[[ WORKING DATA open ]]

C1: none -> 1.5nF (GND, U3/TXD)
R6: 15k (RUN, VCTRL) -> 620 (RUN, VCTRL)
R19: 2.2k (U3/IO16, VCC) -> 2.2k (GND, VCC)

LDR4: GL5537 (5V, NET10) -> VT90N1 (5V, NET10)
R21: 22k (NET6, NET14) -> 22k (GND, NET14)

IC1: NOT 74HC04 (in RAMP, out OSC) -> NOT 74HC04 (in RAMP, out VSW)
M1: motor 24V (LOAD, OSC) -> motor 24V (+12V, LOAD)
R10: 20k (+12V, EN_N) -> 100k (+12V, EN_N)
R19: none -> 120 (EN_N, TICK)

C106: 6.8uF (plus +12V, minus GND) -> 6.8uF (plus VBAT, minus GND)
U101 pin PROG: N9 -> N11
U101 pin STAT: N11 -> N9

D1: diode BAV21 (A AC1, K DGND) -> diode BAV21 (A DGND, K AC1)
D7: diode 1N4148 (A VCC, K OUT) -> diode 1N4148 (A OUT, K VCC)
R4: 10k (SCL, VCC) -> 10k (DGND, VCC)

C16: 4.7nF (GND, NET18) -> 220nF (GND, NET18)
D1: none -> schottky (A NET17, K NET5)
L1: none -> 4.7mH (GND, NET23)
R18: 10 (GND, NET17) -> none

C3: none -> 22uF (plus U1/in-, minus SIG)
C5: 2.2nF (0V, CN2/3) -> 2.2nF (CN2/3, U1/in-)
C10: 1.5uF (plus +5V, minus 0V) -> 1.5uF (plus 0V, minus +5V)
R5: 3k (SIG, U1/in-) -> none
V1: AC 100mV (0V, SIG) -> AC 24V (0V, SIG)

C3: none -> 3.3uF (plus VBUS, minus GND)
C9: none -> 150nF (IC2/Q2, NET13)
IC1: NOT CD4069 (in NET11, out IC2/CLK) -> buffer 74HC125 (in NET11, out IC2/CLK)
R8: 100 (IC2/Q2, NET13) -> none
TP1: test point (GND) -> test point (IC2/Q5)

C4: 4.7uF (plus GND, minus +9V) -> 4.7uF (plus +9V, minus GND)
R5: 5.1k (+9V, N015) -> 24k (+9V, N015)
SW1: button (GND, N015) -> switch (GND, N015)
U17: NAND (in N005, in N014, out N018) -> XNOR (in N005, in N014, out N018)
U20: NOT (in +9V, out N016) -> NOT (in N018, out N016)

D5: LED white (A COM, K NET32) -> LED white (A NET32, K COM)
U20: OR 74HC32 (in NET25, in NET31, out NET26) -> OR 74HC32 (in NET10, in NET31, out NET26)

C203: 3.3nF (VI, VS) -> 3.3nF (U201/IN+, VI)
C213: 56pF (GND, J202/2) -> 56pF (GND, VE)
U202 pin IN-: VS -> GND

[[ WORKING DATA closed ]]

▶ _TASK TO COMPLETE_: Look through the material above and pick out each line holding the word "minus".

▶ _RESULT OF THIS EXERCISE_:
C106: 6.8uF (plus +12V, minus GND) -> 6.8uF (plus VBAT, minus GND)
C3: none -> 22uF (plus U1/in-, minus SIG)
C10: 1.5uF (plus +5V, minus 0V) -> 1.5uF (plus 0V, minus +5V)
C3: none -> 3.3uF (plus VBUS, minus GND)
C4: 4.7uF (plus GND, minus +9V) -> 4.7uF (plus +9V, minus GND)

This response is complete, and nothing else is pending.